Data to process -

::::

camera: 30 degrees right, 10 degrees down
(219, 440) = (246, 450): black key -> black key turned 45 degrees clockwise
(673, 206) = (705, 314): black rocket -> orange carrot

::::

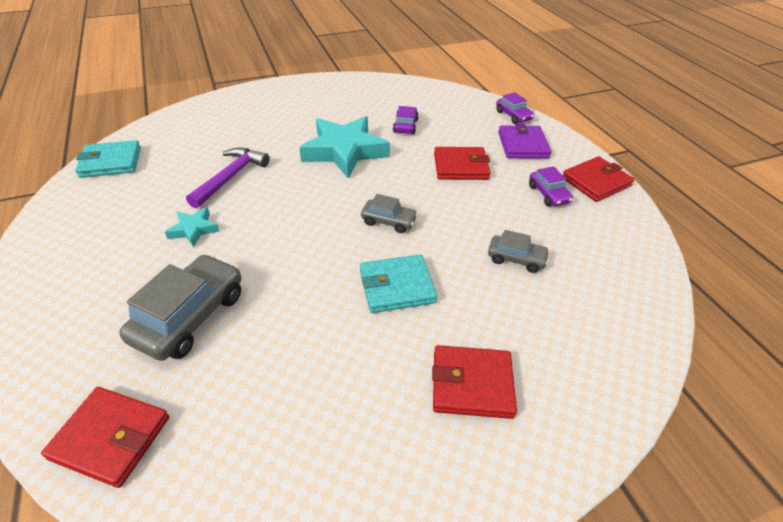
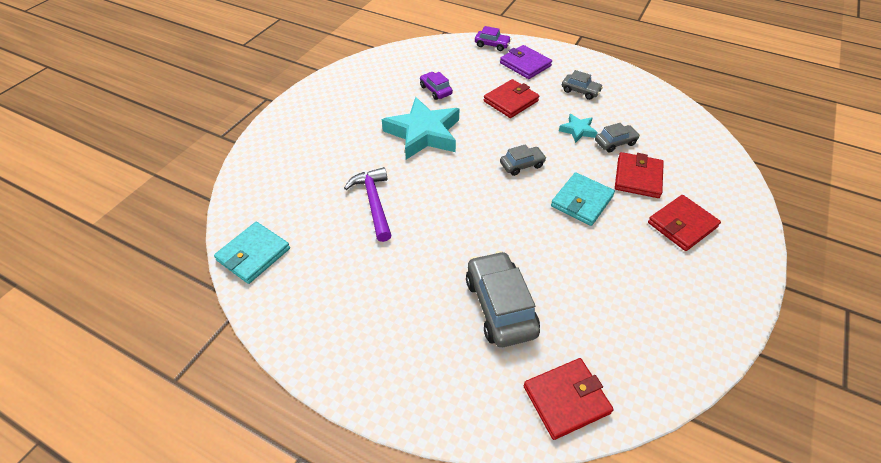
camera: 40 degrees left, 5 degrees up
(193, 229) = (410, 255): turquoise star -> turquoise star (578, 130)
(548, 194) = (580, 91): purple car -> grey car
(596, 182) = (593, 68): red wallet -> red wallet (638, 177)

::::

Work instructions -
If the word "degrees" is on a line above, return that line.

Task answer -
camera: 30 degrees right, 10 degrees down
(219, 440) = (246, 450): black key -> black key turned 45 degrees clockwise
camera: 40 degrees left, 5 degrees up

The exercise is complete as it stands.